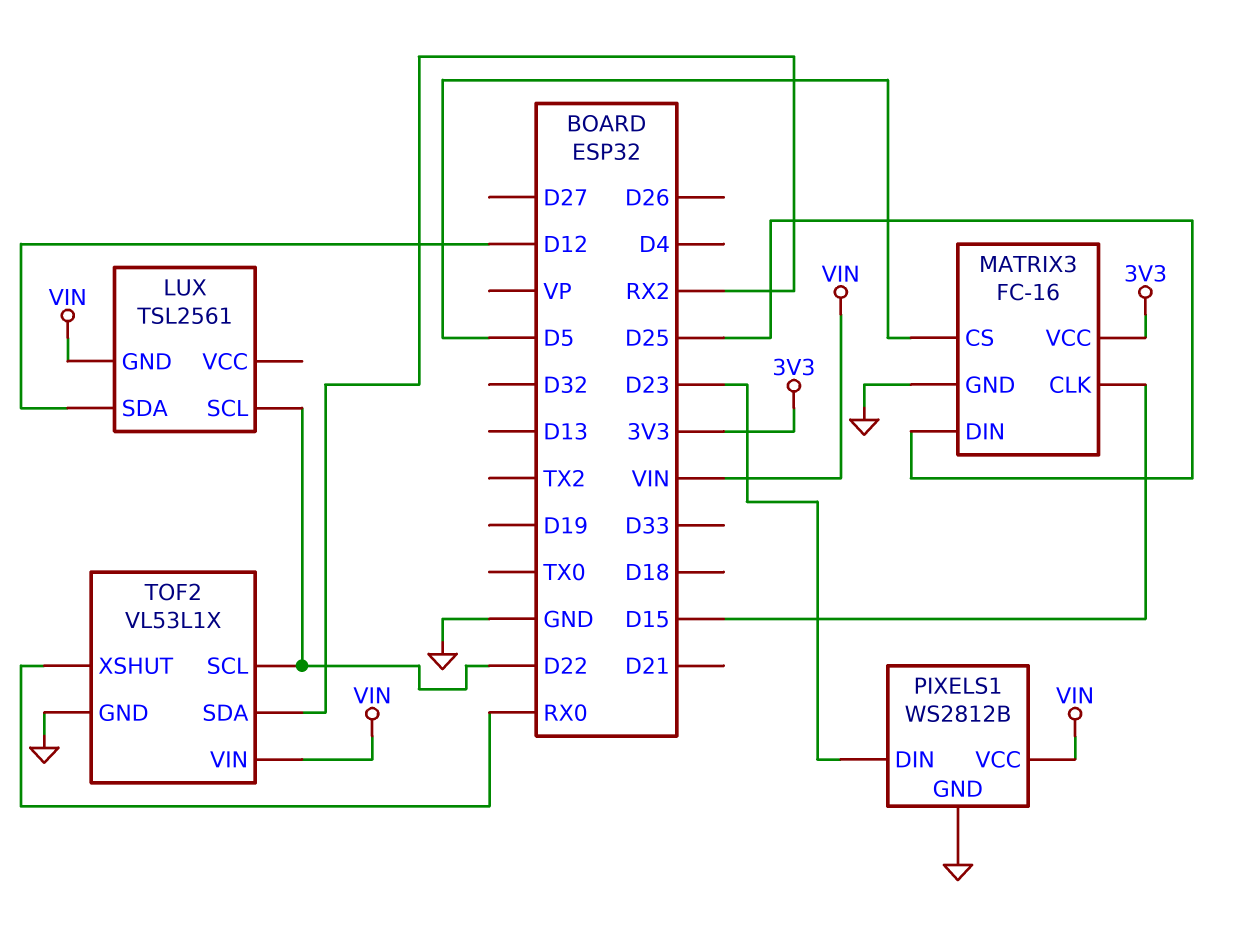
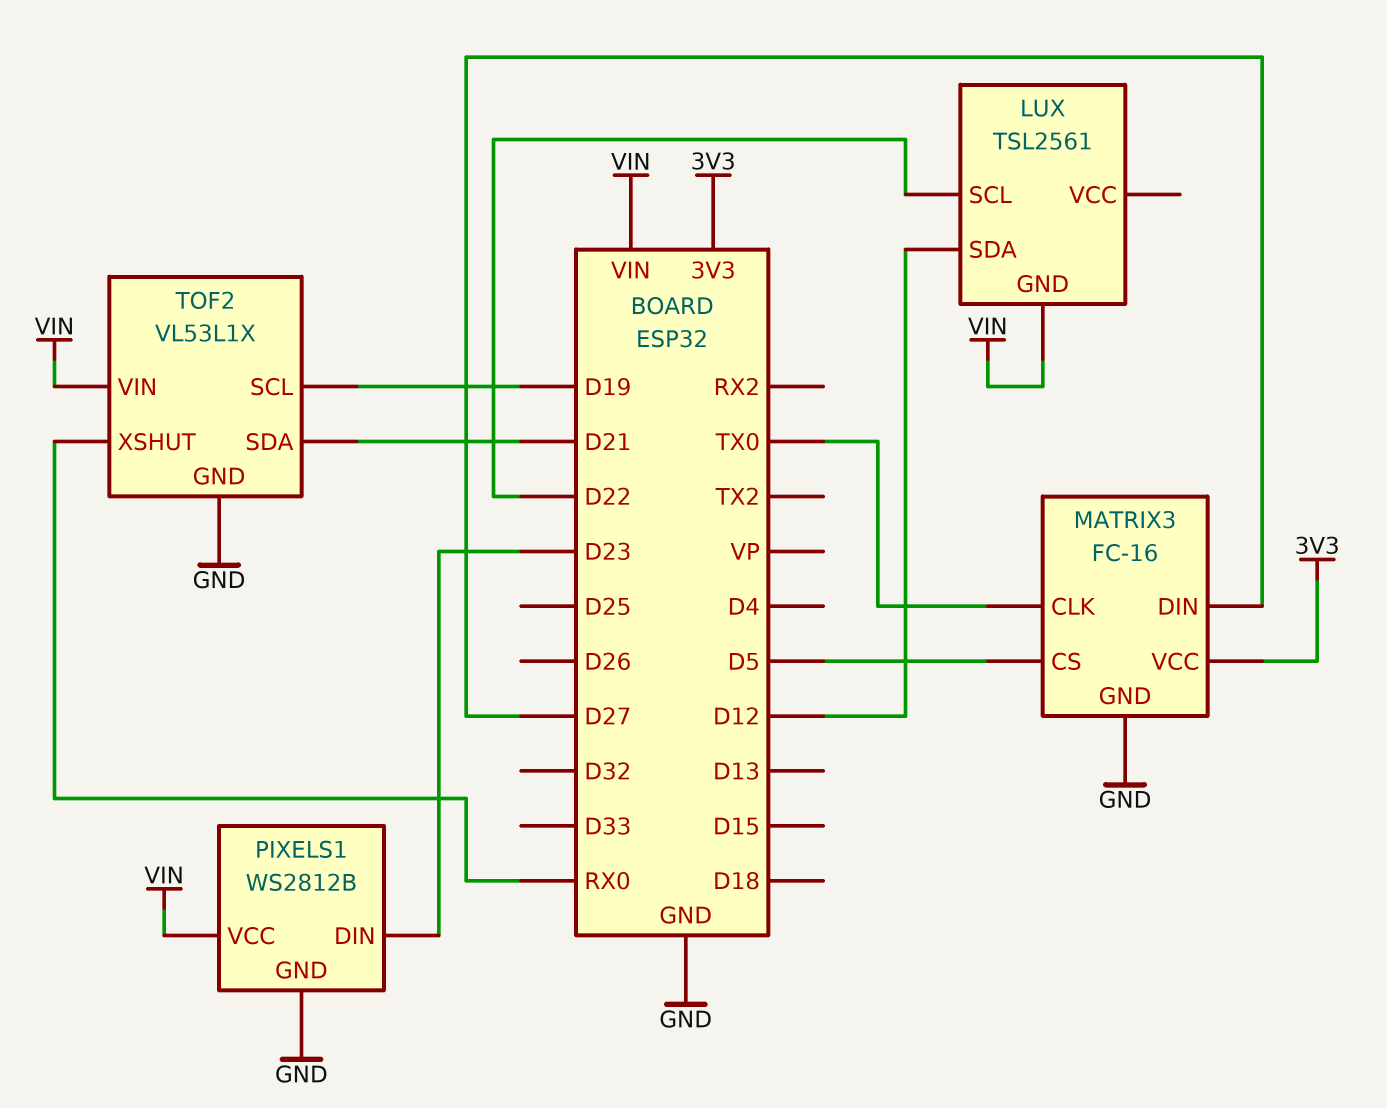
MATRIX3 pin CLK: D15 -> TX0
MATRIX3 pin DIN: D25 -> D27
TOF2 pin SCL: D22 -> D19
TOF2 pin SDA: RX2 -> D21

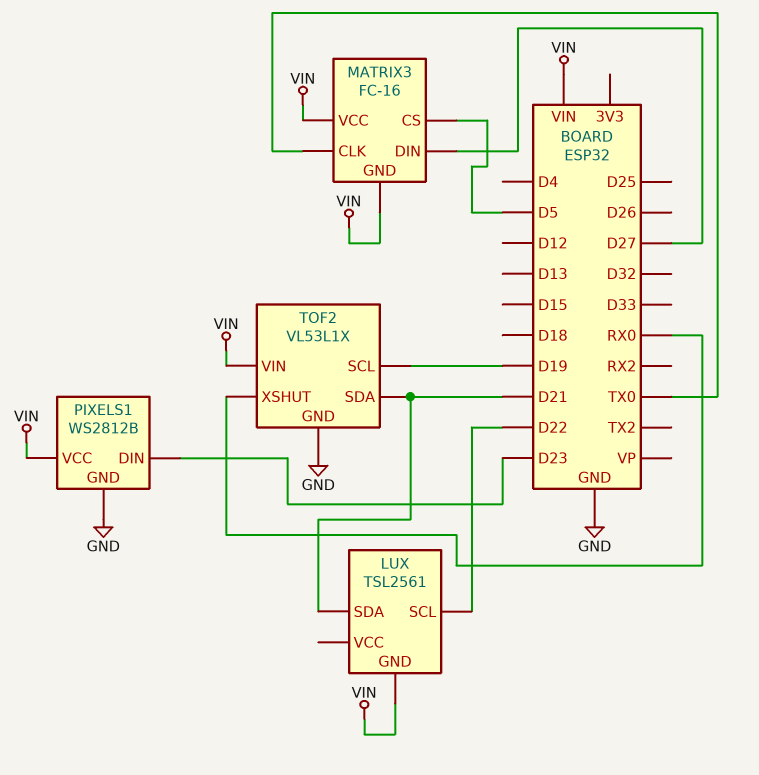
LUX pin SDA: D12 -> D21
MATRIX3 pin GND: GND -> VIN
MATRIX3 pin VCC: 3V3 -> VIN

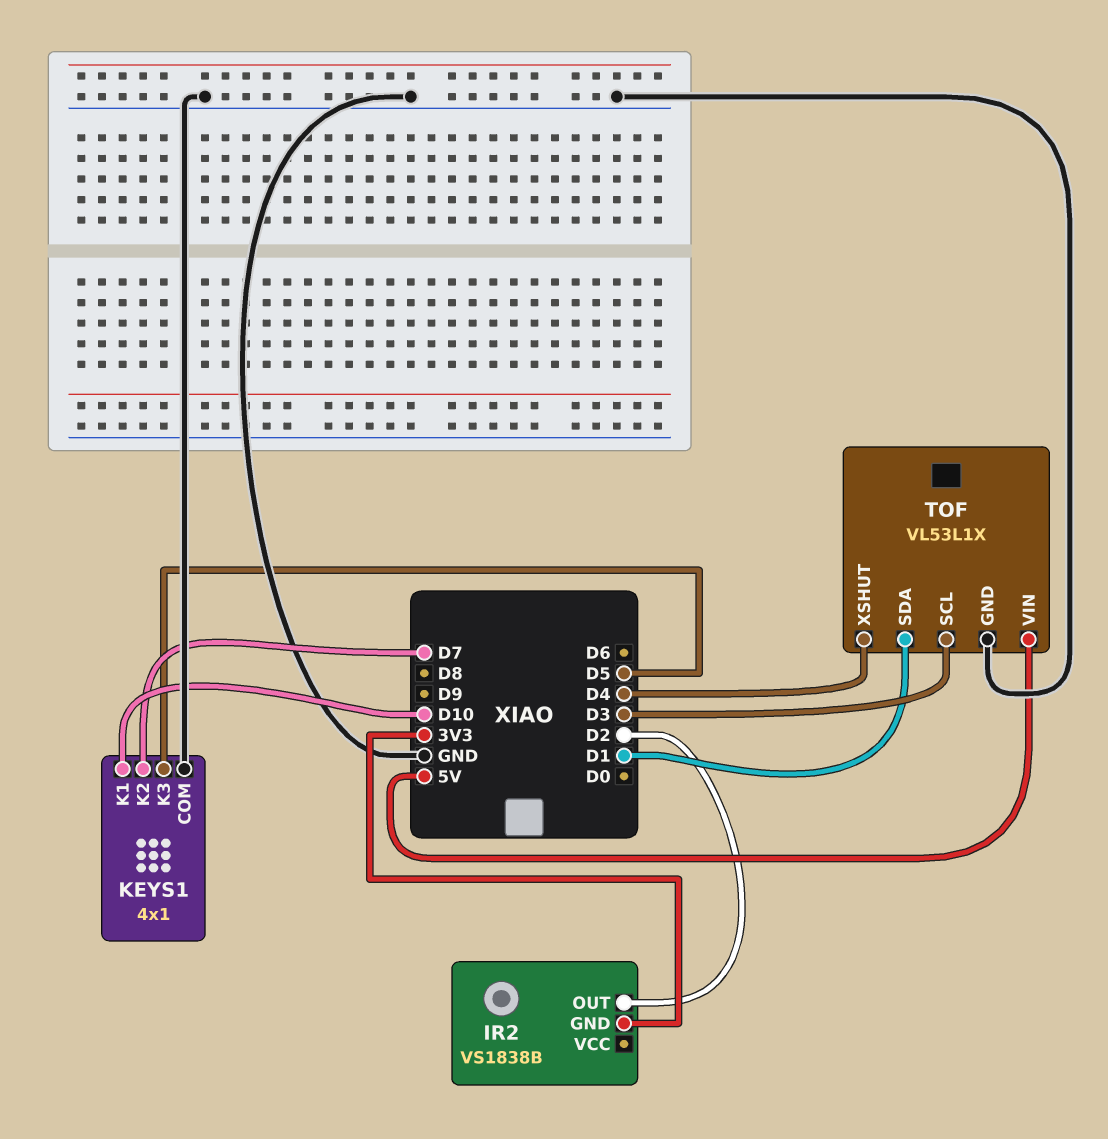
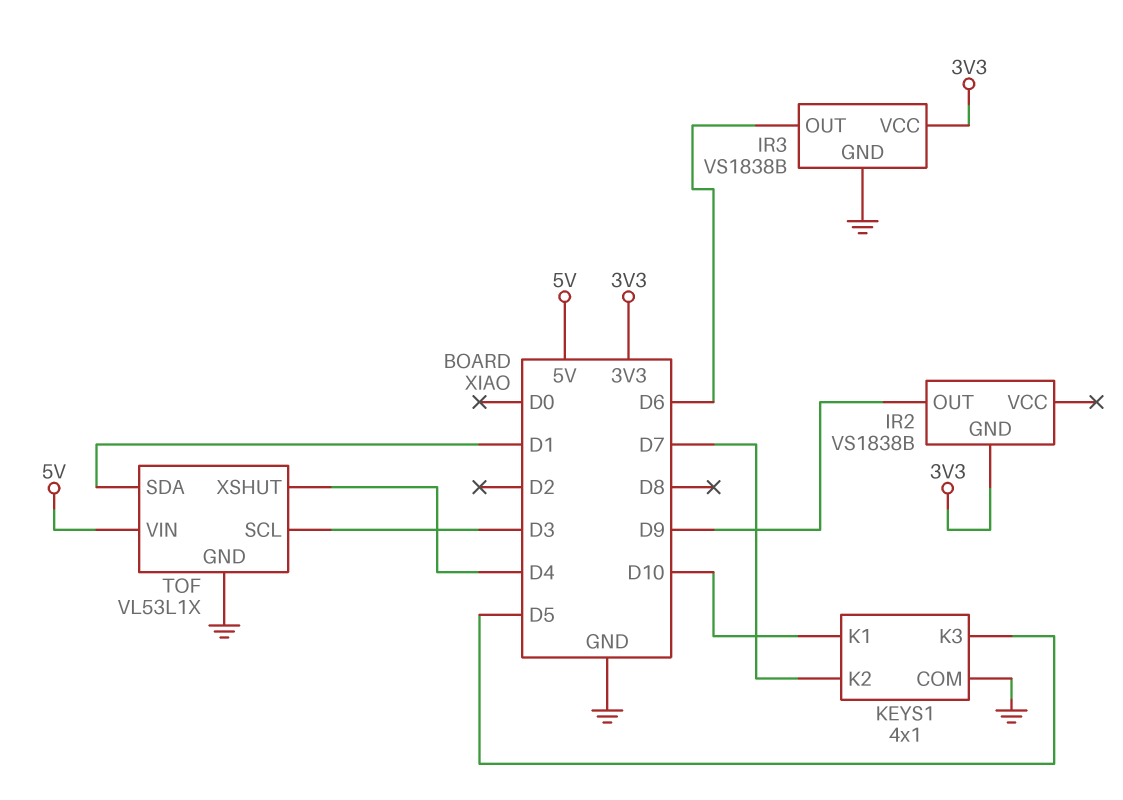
IR2 pin OUT: D2 -> D9
IR3: none -> VS1838B
IR3 pin GND: none -> GND
IR3 pin OUT: none -> D6
IR3 pin VCC: none -> 3V3

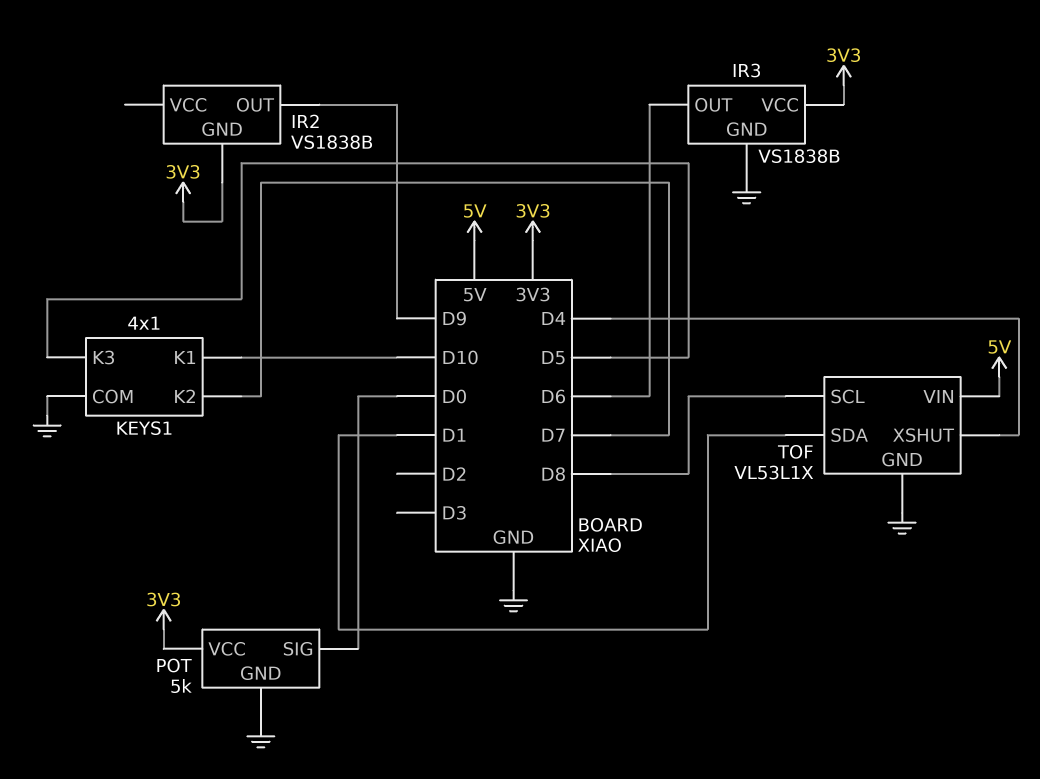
POT: none -> 5k
POT pin GND: none -> GND
POT pin SIG: none -> D0
POT pin VCC: none -> 3V3
TOF pin SCL: D3 -> D8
+ + + + +
WORK ITEM:
Without including any image, reproduce the full listing above as written.

EXPECTED ANSWER:
MATRIX3 pin CLK: D15 -> TX0
MATRIX3 pin DIN: D25 -> D27
TOF2 pin SCL: D22 -> D19
TOF2 pin SDA: RX2 -> D21

LUX pin SDA: D12 -> D21
MATRIX3 pin GND: GND -> VIN
MATRIX3 pin VCC: 3V3 -> VIN

IR2 pin OUT: D2 -> D9
IR3: none -> VS1838B
IR3 pin GND: none -> GND
IR3 pin OUT: none -> D6
IR3 pin VCC: none -> 3V3

POT: none -> 5k
POT pin GND: none -> GND
POT pin SIG: none -> D0
POT pin VCC: none -> 3V3
TOF pin SCL: D3 -> D8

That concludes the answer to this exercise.